§ **Recorded information**:
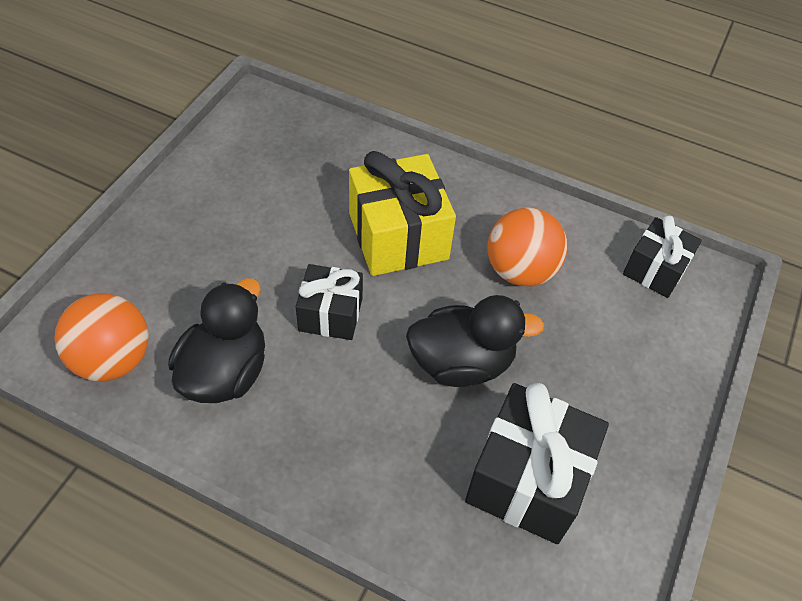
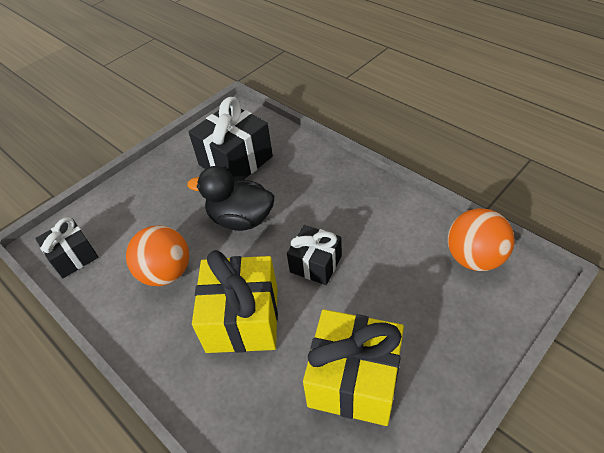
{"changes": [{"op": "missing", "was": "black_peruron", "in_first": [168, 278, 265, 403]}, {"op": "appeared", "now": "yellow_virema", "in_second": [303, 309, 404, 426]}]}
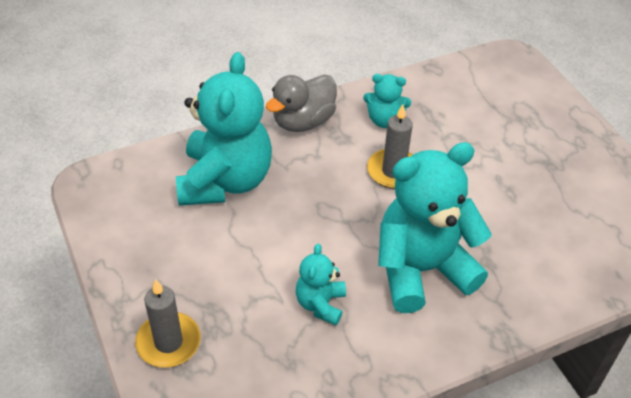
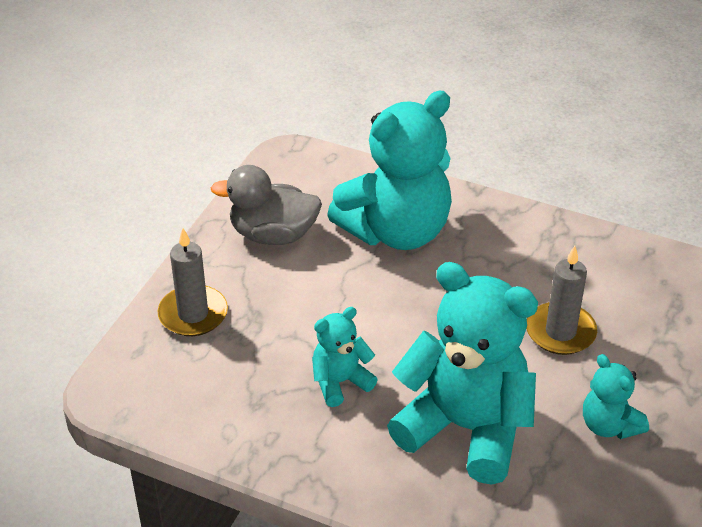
{"changes": [{"op": "relocated", "was": "grey_peruron", "in_first": [266, 75, 337, 132], "in_second": [211, 165, 322, 245]}, {"op": "relocated", "was": "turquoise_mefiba", "in_first": [363, 74, 411, 128], "in_second": [583, 354, 649, 439]}]}
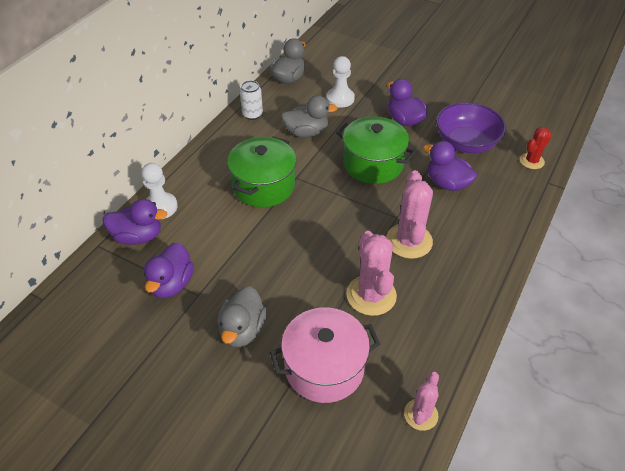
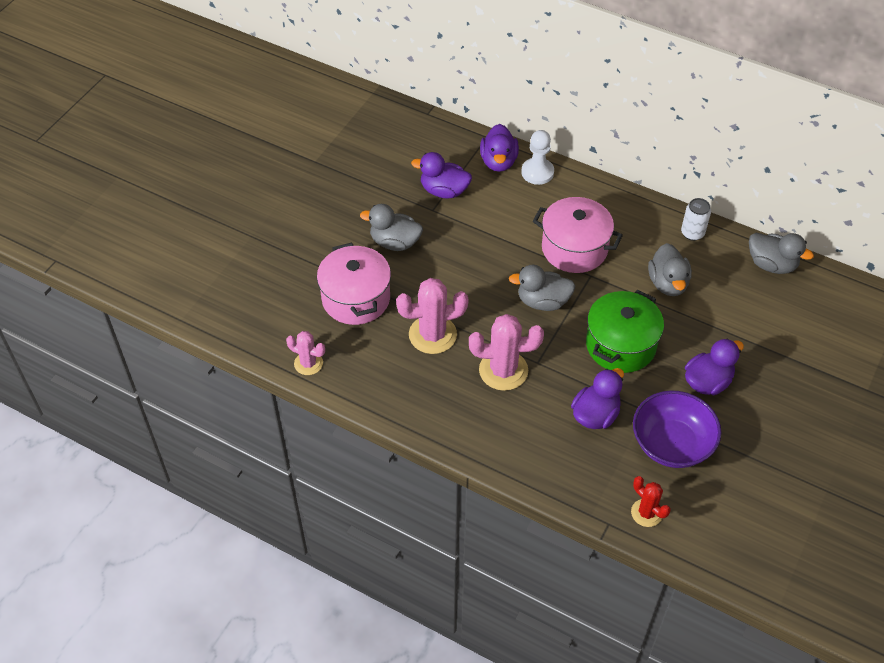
{"changes": [{"op": "missing", "was": "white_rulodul", "in_first": [327, 56, 355, 108]}, {"op": "appeared", "now": "grey_peruron", "in_second": [509, 265, 575, 311]}, {"op": "colour", "was": "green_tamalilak", "now": "pink_tamalilak", "in_first": [227, 136, 296, 207], "in_second": [533, 197, 623, 273]}]}
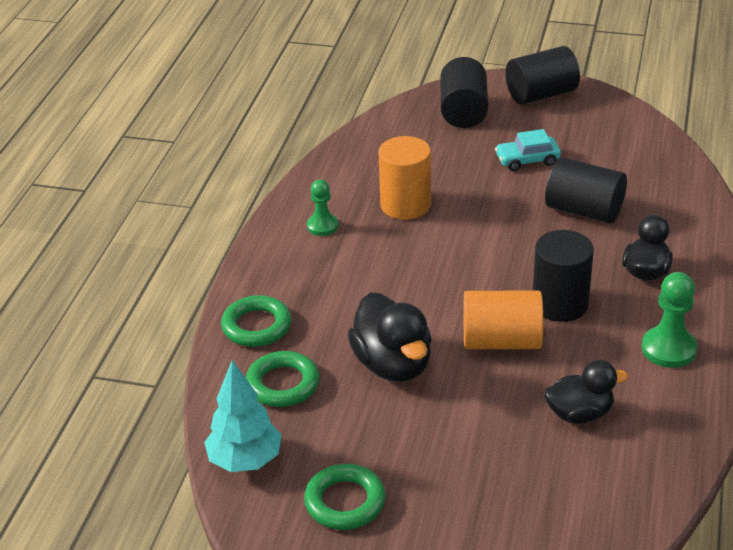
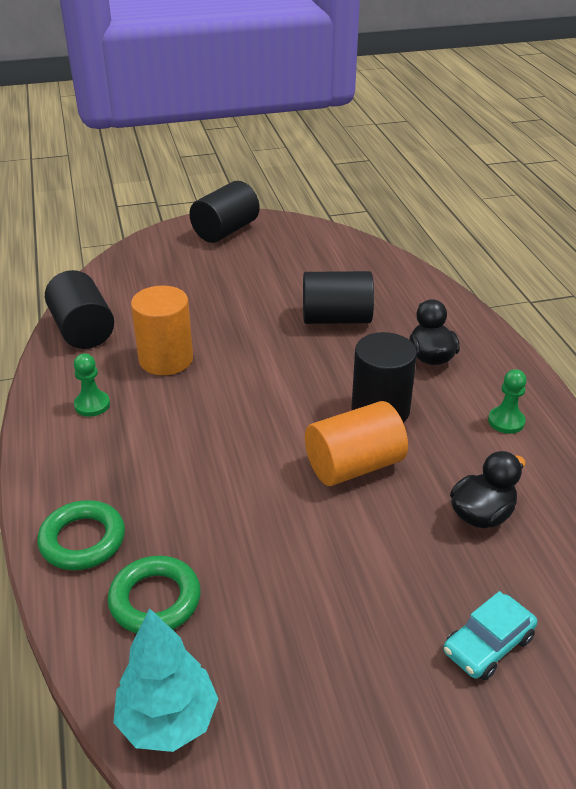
{"changes": [{"op": "missing", "was": "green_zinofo", "in_first": [304, 464, 386, 530]}, {"op": "missing", "was": "black_peruron", "in_first": [348, 292, 432, 382]}, {"op": "relocated", "was": "black_fofumo", "in_first": [441, 57, 488, 128], "in_second": [45, 270, 114, 349]}, {"op": "relocated", "was": "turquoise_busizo", "in_first": [495, 129, 561, 171], "in_second": [443, 591, 537, 680]}, {"op": "size", "was": "green_rulodul", "in_first": [642, 272, 697, 368], "in_second": [488, 369, 527, 434], "ratio": 0.66}]}
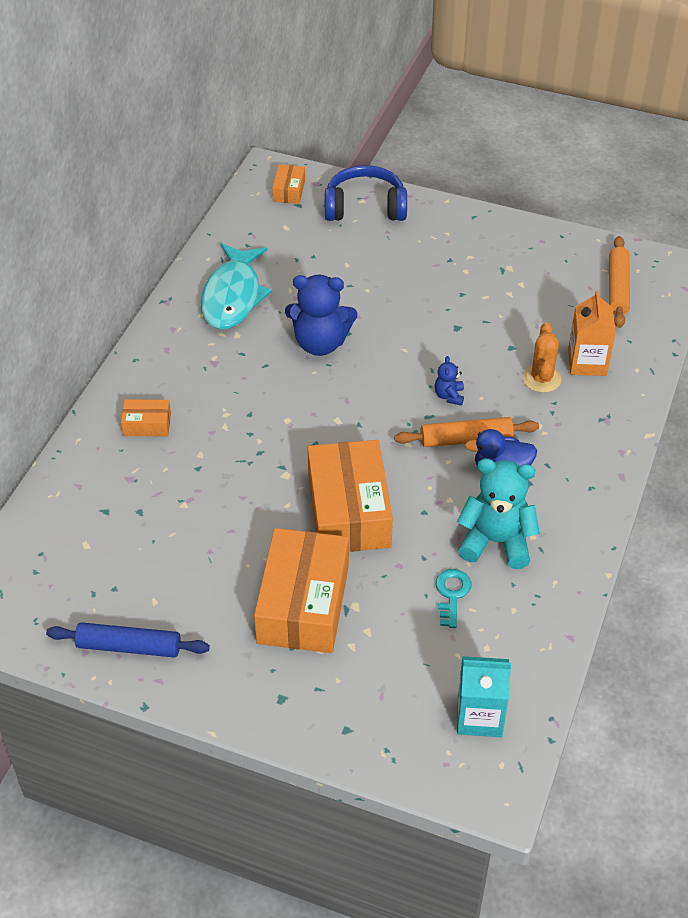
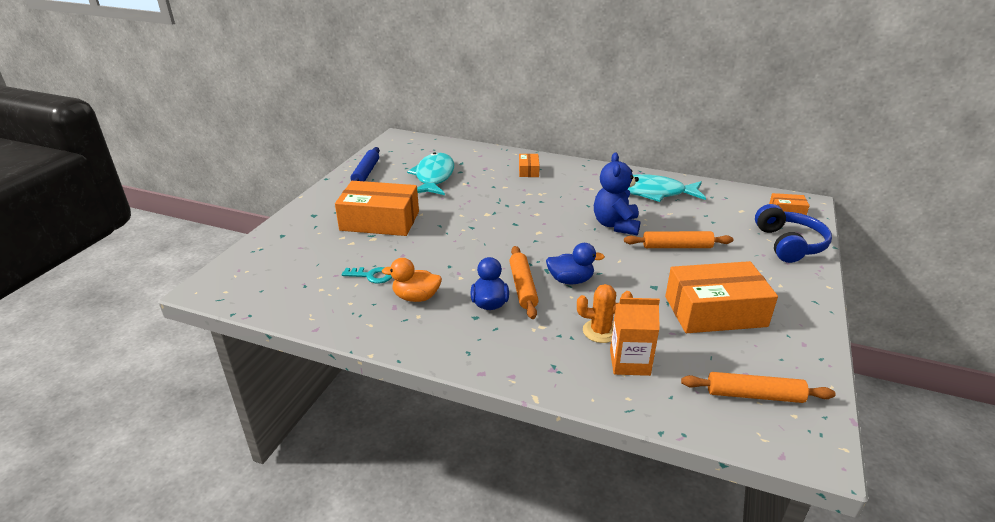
{"changes": [{"op": "missing", "was": "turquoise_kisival", "in_first": [457, 656, 511, 737]}, {"op": "appeared", "now": "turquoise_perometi", "in_second": [407, 152, 454, 195]}, {"op": "appeared", "now": "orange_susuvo", "in_second": [624, 231, 734, 248]}, {"op": "relocated", "was": "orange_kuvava", "in_first": [307, 440, 393, 552], "in_second": [665, 261, 778, 333]}, {"op": "exchanged", "was": "blue_mefiba", "now": "blue_peruron", "in_first": [435, 356, 464, 406], "in_second": [546, 243, 605, 284]}, {"op": "exchanged", "was": "turquoise_mefiba", "now": "orange_peruron", "in_first": [457, 458, 540, 569], "in_second": [382, 258, 442, 302]}]}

§ **Action item**:
All of the data above must be printed exactly, minus its pictures.

§ **Output**:
{"changes": [{"op": "missing", "was": "black_peruron", "in_first": [168, 278, 265, 403]}, {"op": "appeared", "now": "yellow_virema", "in_second": [303, 309, 404, 426]}]}
{"changes": [{"op": "relocated", "was": "grey_peruron", "in_first": [266, 75, 337, 132], "in_second": [211, 165, 322, 245]}, {"op": "relocated", "was": "turquoise_mefiba", "in_first": [363, 74, 411, 128], "in_second": [583, 354, 649, 439]}]}
{"changes": [{"op": "missing", "was": "white_rulodul", "in_first": [327, 56, 355, 108]}, {"op": "appeared", "now": "grey_peruron", "in_second": [509, 265, 575, 311]}, {"op": "colour", "was": "green_tamalilak", "now": "pink_tamalilak", "in_first": [227, 136, 296, 207], "in_second": [533, 197, 623, 273]}]}
{"changes": [{"op": "missing", "was": "green_zinofo", "in_first": [304, 464, 386, 530]}, {"op": "missing", "was": "black_peruron", "in_first": [348, 292, 432, 382]}, {"op": "relocated", "was": "black_fofumo", "in_first": [441, 57, 488, 128], "in_second": [45, 270, 114, 349]}, {"op": "relocated", "was": "turquoise_busizo", "in_first": [495, 129, 561, 171], "in_second": [443, 591, 537, 680]}, {"op": "size", "was": "green_rulodul", "in_first": [642, 272, 697, 368], "in_second": [488, 369, 527, 434], "ratio": 0.66}]}
{"changes": [{"op": "missing", "was": "turquoise_kisival", "in_first": [457, 656, 511, 737]}, {"op": "appeared", "now": "turquoise_perometi", "in_second": [407, 152, 454, 195]}, {"op": "appeared", "now": "orange_susuvo", "in_second": [624, 231, 734, 248]}, {"op": "relocated", "was": "orange_kuvava", "in_first": [307, 440, 393, 552], "in_second": [665, 261, 778, 333]}, {"op": "exchanged", "was": "blue_mefiba", "now": "blue_peruron", "in_first": [435, 356, 464, 406], "in_second": [546, 243, 605, 284]}, {"op": "exchanged", "was": "turquoise_mefiba", "now": "orange_peruron", "in_first": [457, 458, 540, 569], "in_second": [382, 258, 442, 302]}]}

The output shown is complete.